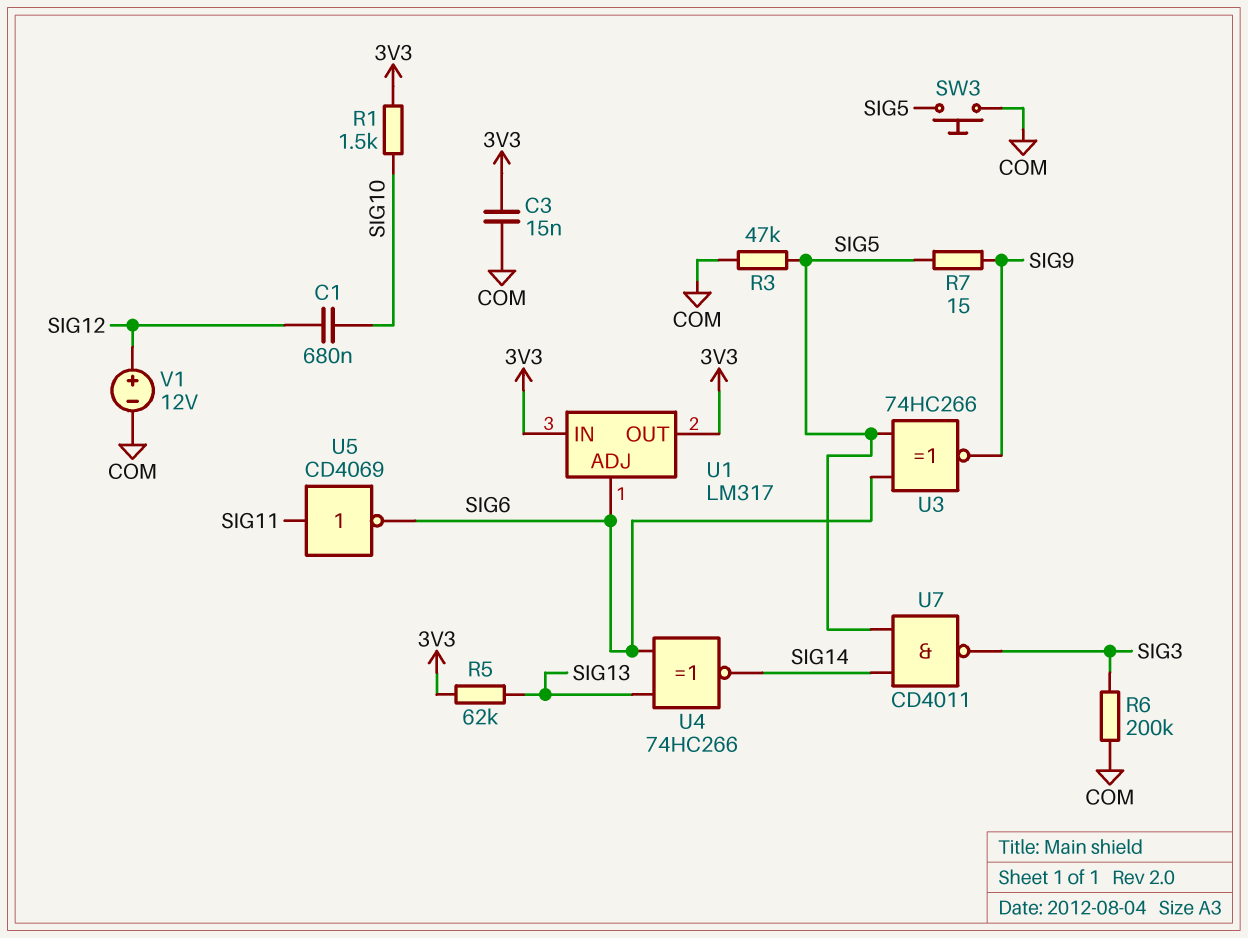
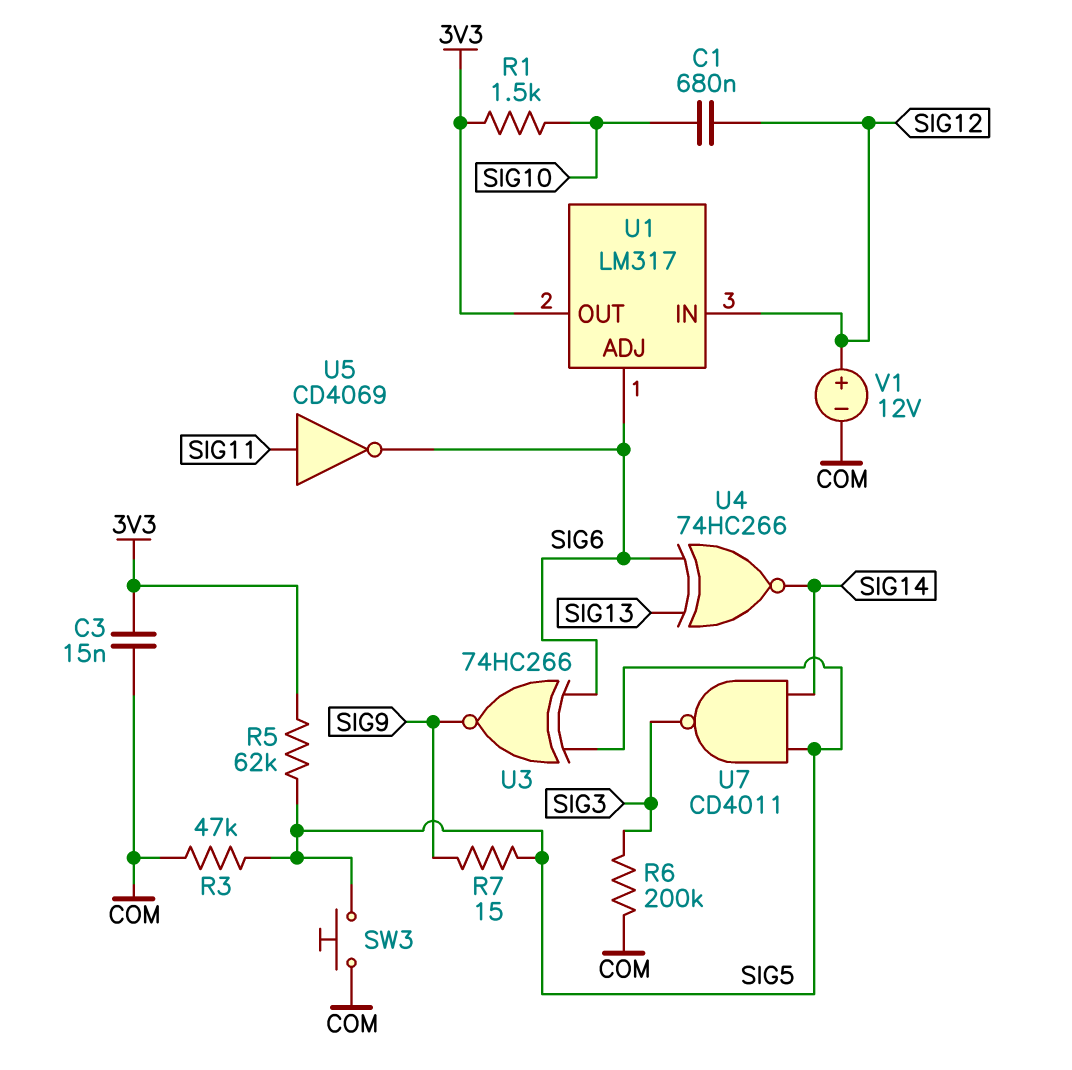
R5: 62k (3V3, SIG13) -> 62k (3V3, SIG5)
U1 pin IN: 3V3 -> SIG12

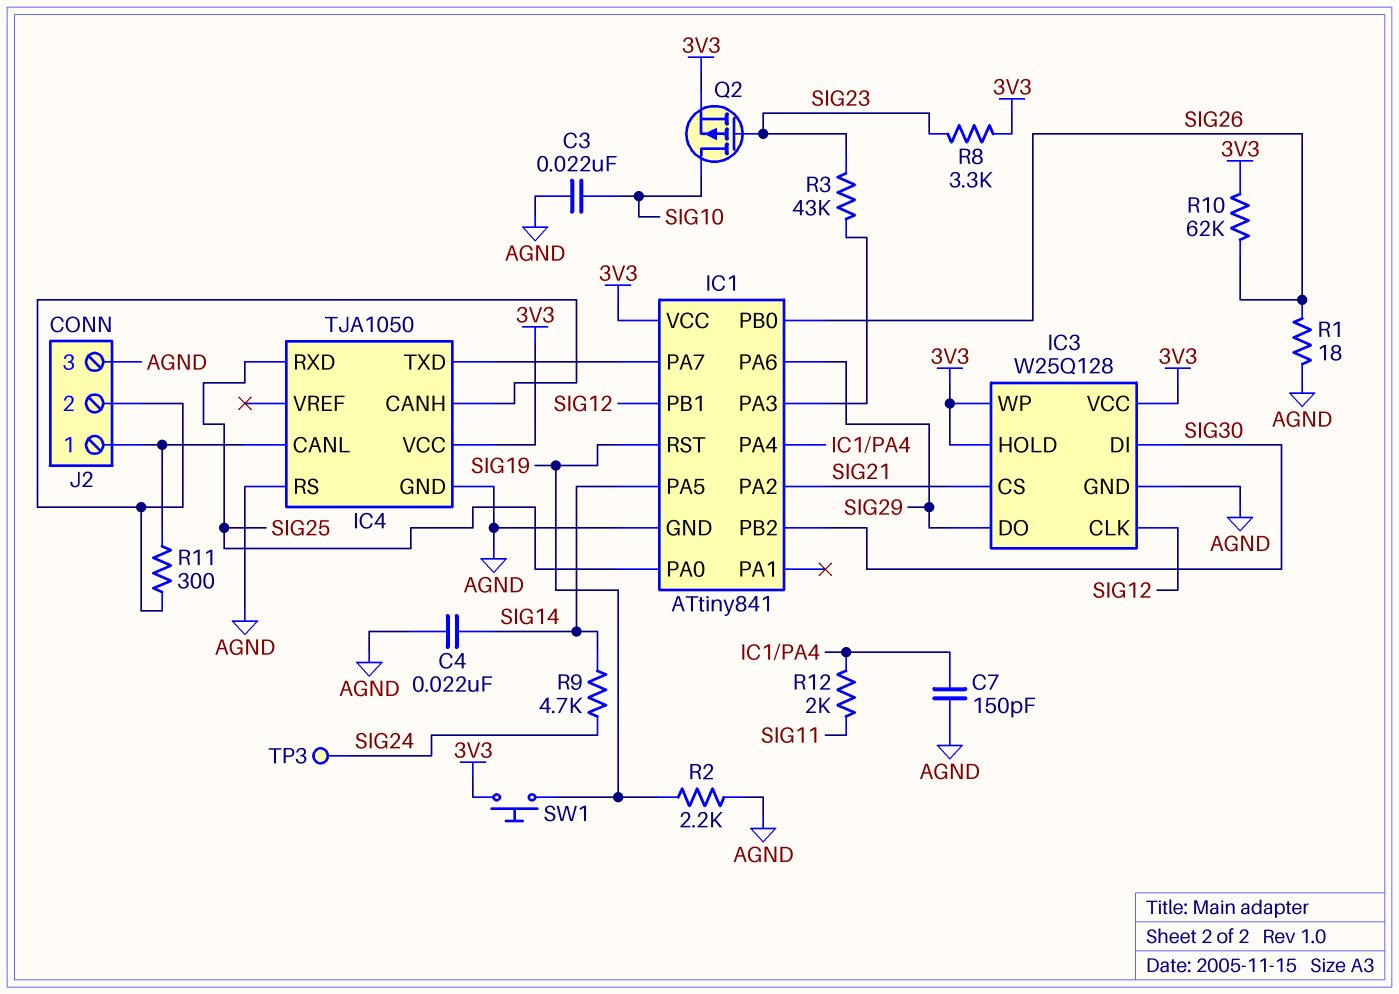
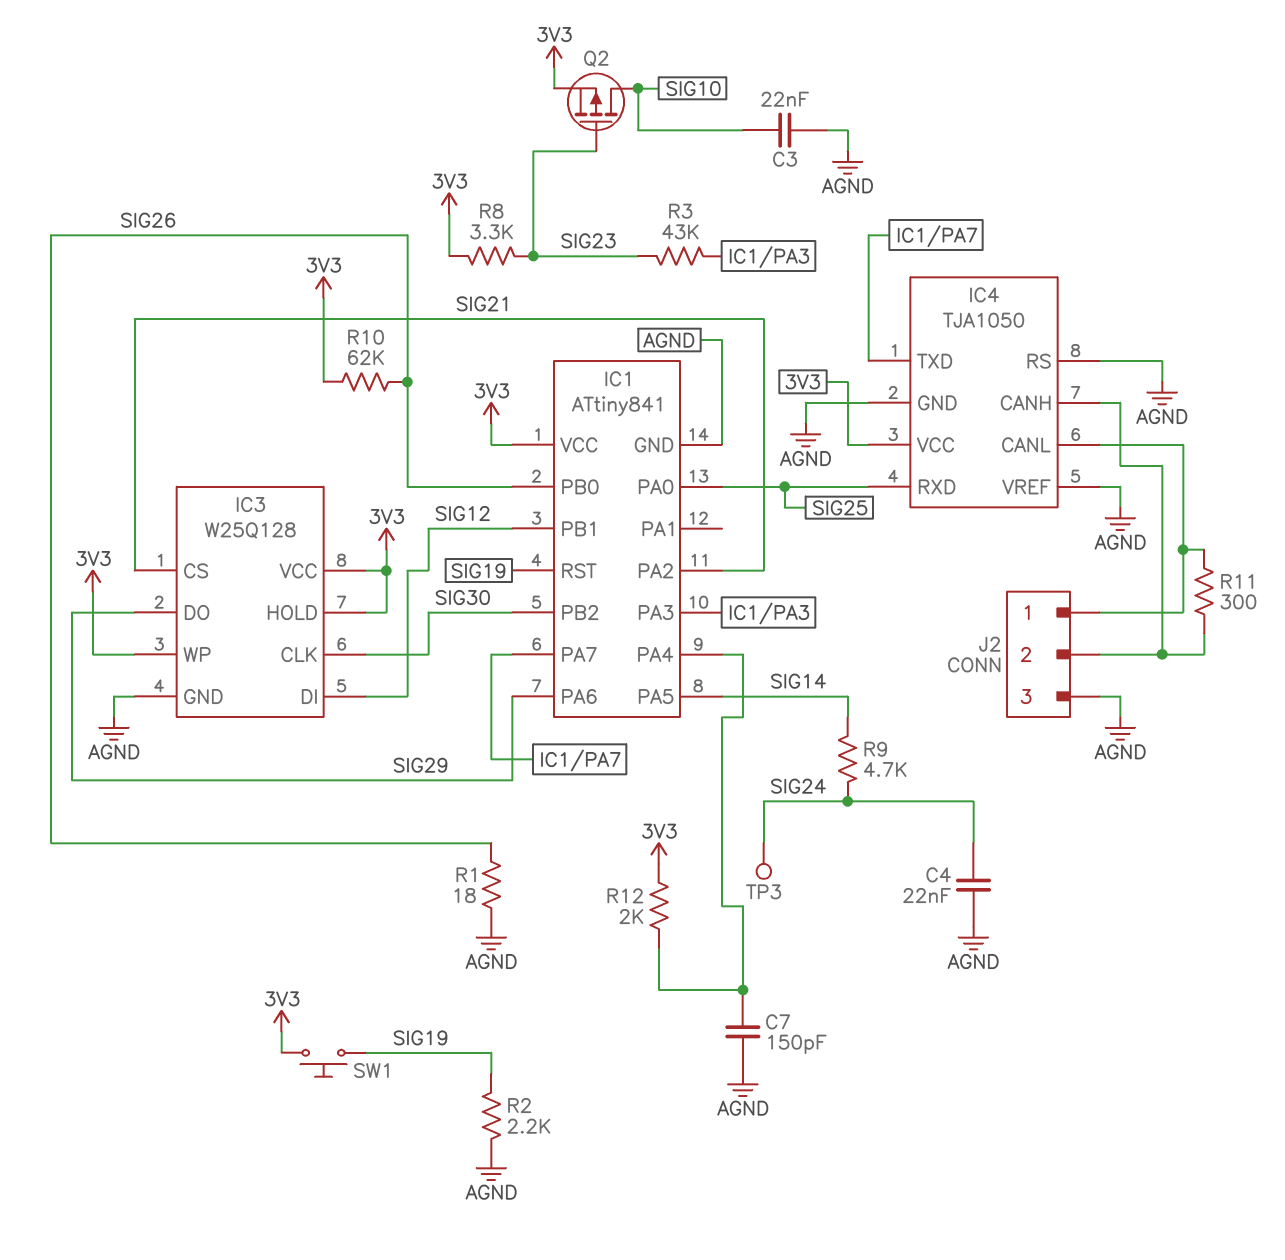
C4: 22nF (AGND, SIG14) -> 22nF (AGND, SIG24)
IC3 pin CLK: SIG12 -> SIG30
IC3 pin DI: SIG30 -> SIG12
IC4 pin VREF: none -> AGND
R12: 2k (IC1/PA4, SIG11) -> 2k (3V3, IC1/PA4)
============================================================
From the line with "IC3 pin DI: SIG30 -> SIG12" to the final line of the listing, write out each line unchanged. Add nothing.

IC3 pin DI: SIG30 -> SIG12
IC4 pin VREF: none -> AGND
R12: 2k (IC1/PA4, SIG11) -> 2k (3V3, IC1/PA4)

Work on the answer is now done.